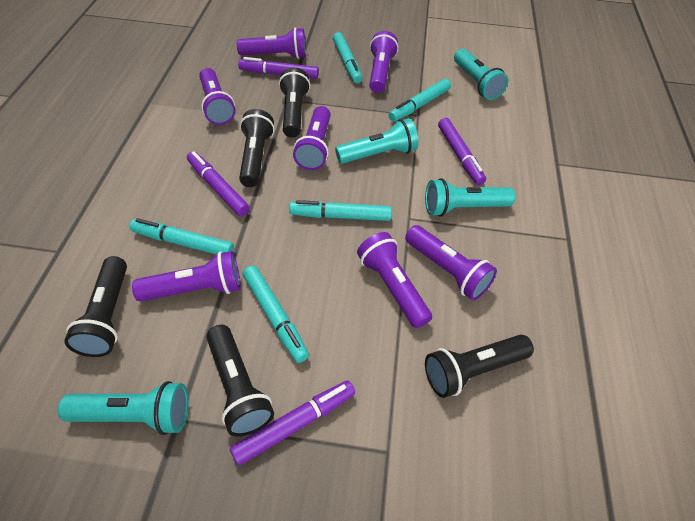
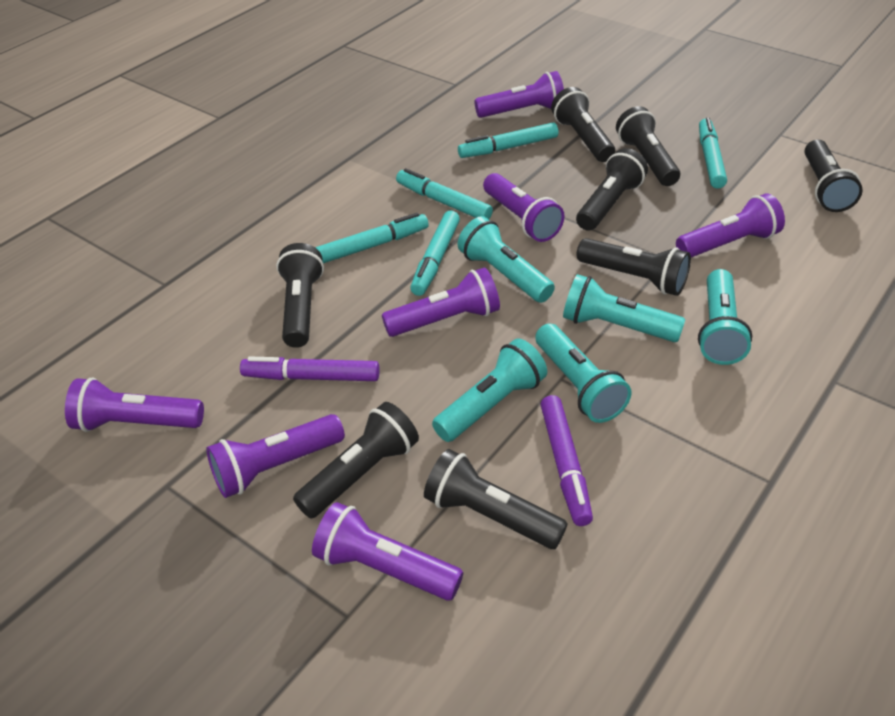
black flashlight: 5 -> 8
purple marker: 4 -> 2
turquoise flashlight: 4 -> 5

» **TASK DETAILS**:
Since pictures are not part of the copy, set down only the remaining data exactly.

» **ANSWER SECTION**:
black flashlight: 5 -> 8
purple marker: 4 -> 2
turquoise flashlight: 4 -> 5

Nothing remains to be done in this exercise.